▶ [WHAT YOU HAVE TO DO]:
Give back, word for word, the lines in the listing below from the one holding "Talima 24: [246,6,335,96]" down to the one holding "paid.html: [1108,189,1177,278] ->", both ends included.

▶ [WORKING DATA]:

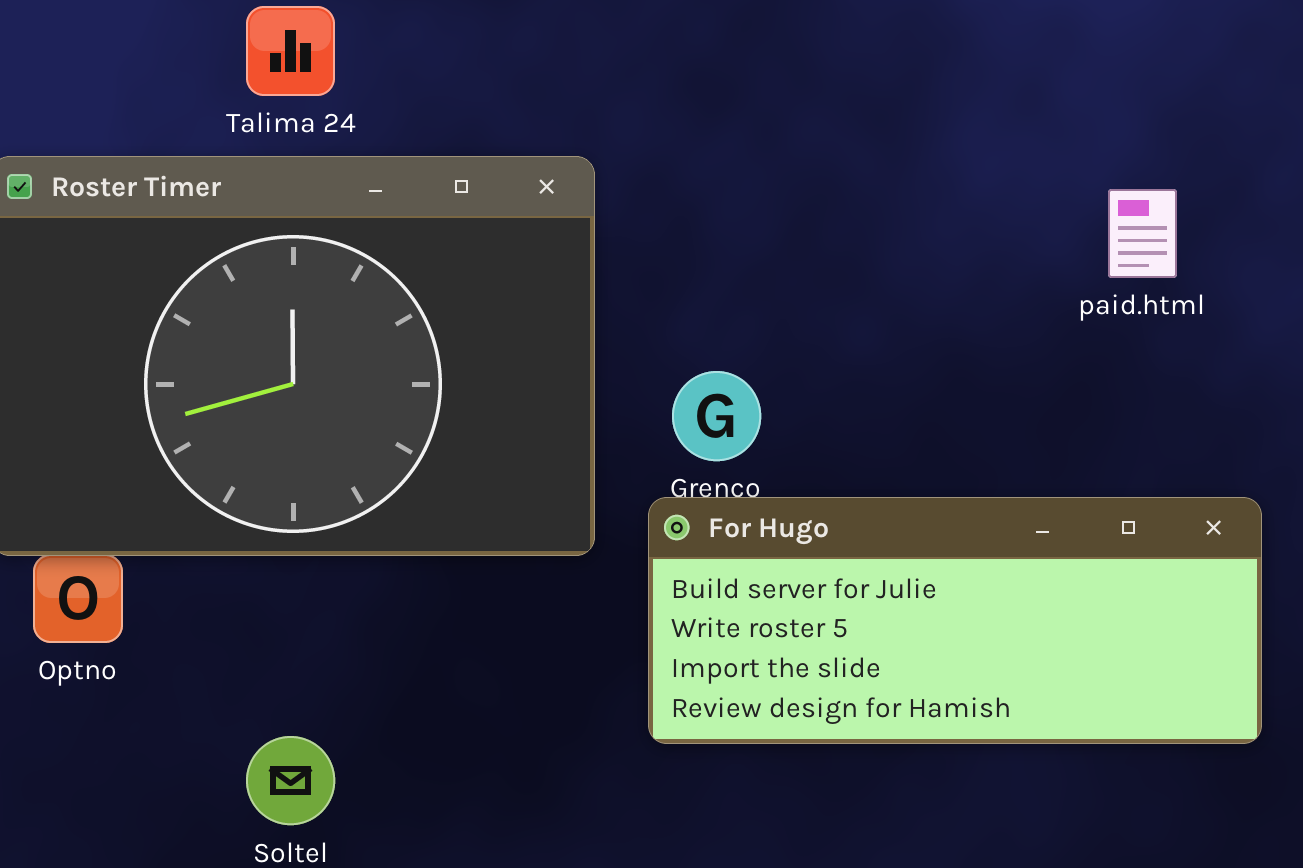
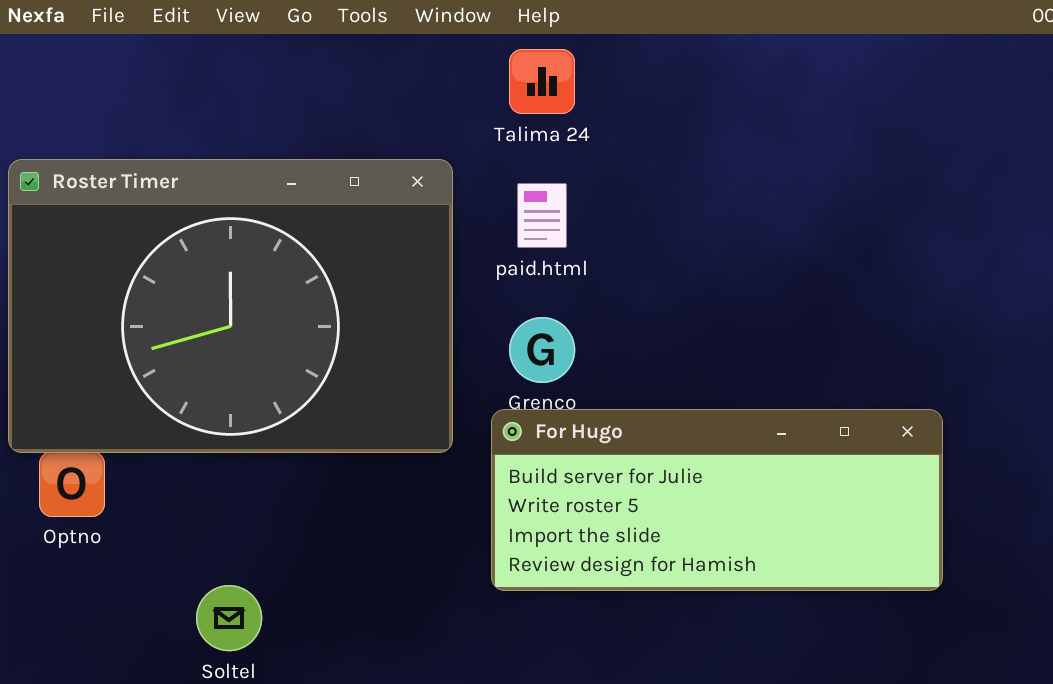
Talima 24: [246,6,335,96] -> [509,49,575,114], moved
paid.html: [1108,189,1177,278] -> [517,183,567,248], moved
---
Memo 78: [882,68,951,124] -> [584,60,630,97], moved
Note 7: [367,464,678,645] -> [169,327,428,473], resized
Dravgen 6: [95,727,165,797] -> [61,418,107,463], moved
...
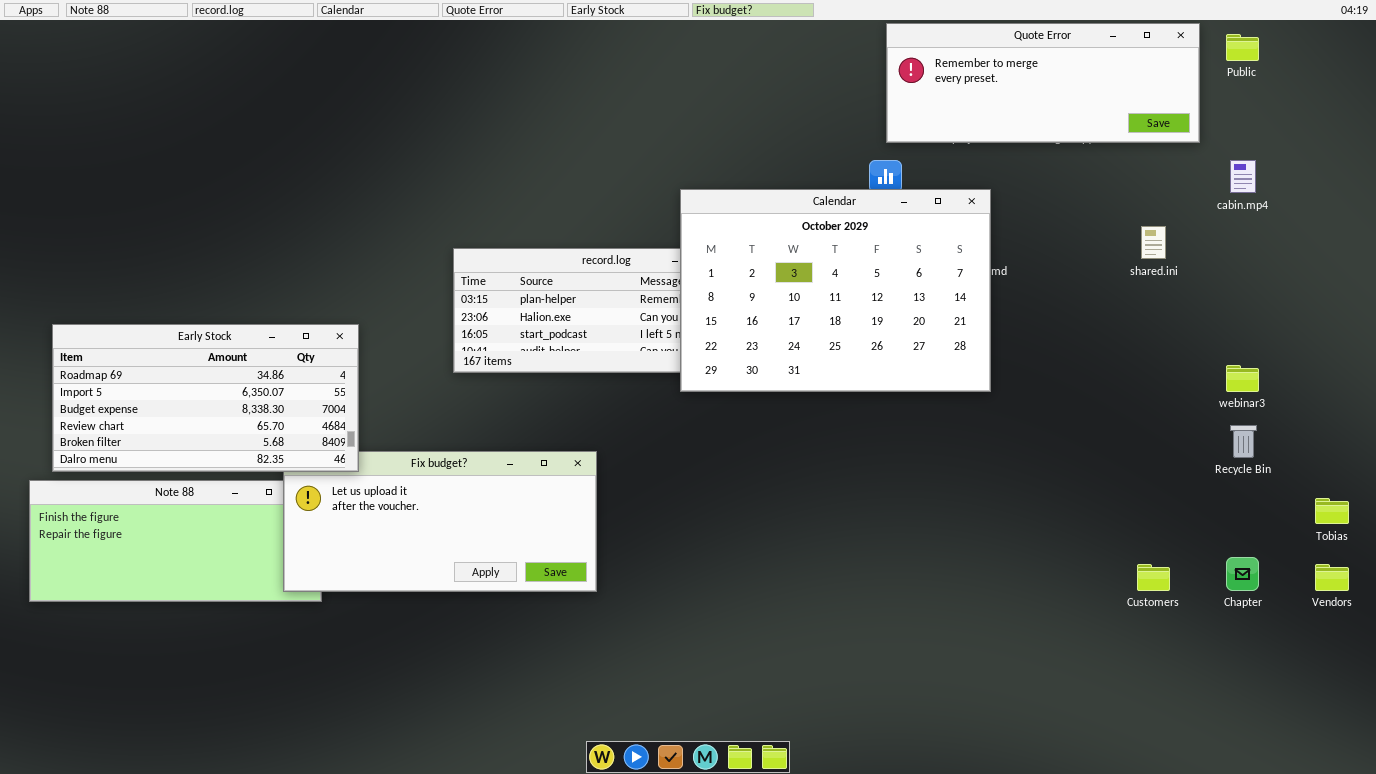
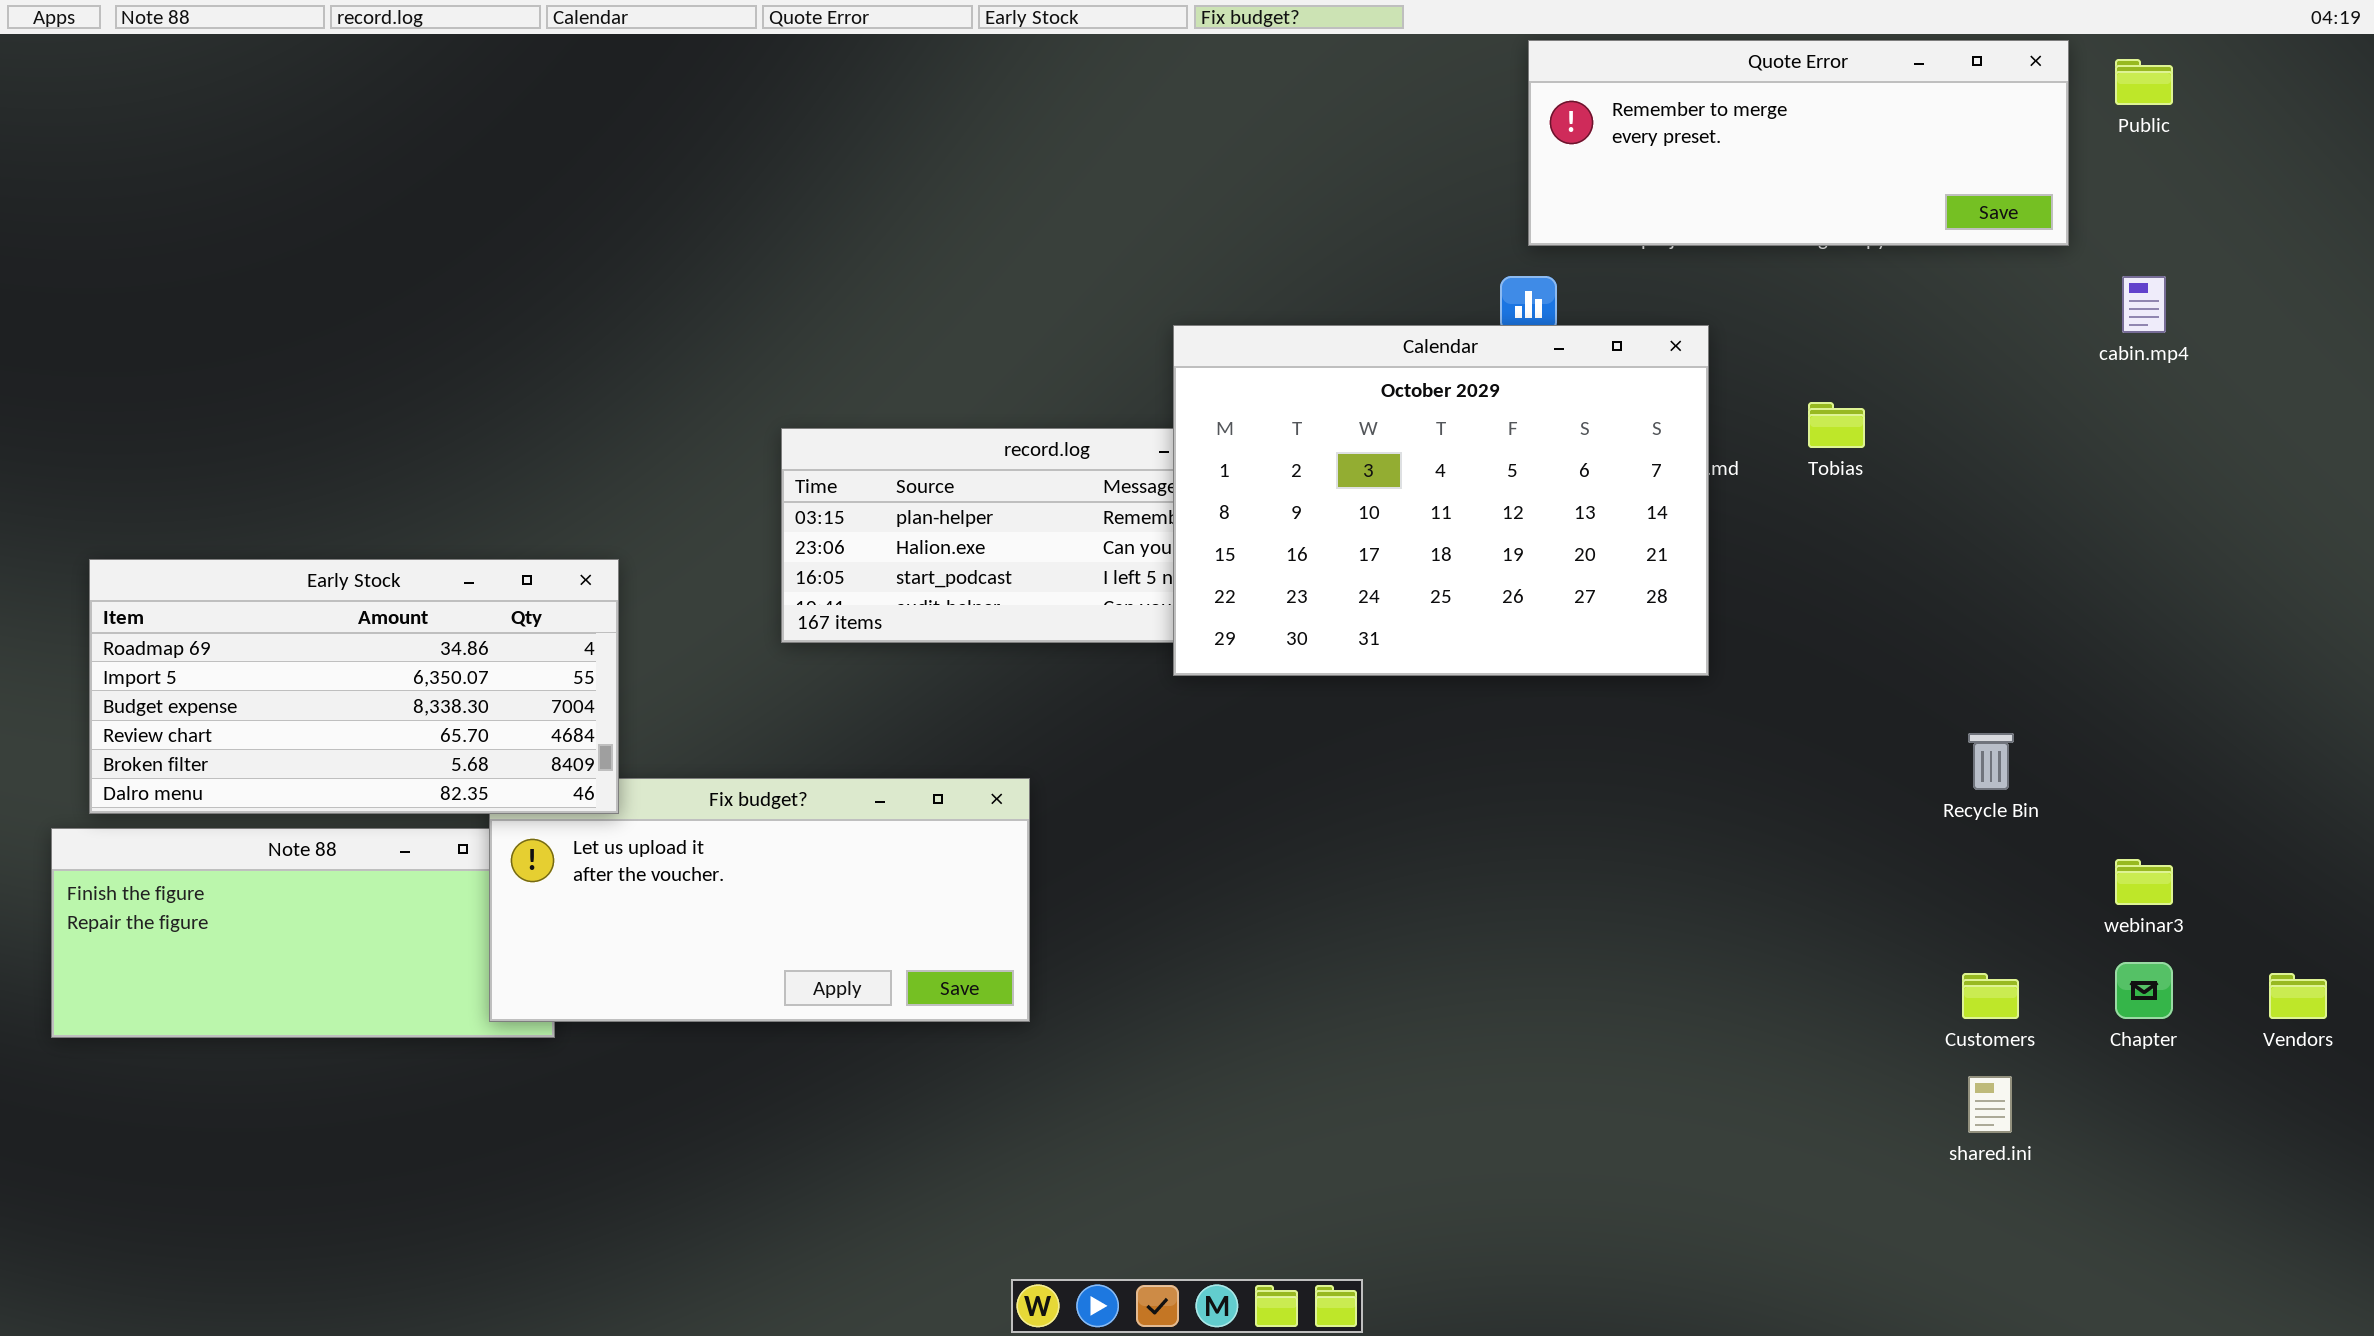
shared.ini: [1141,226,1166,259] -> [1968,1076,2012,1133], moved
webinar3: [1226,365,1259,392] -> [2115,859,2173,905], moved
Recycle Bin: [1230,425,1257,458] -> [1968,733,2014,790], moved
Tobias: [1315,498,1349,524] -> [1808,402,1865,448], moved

▶ [OUTPUT OF THE EXERCISE]:
Talima 24: [246,6,335,96] -> [509,49,575,114], moved
paid.html: [1108,189,1177,278] -> [517,183,567,248], moved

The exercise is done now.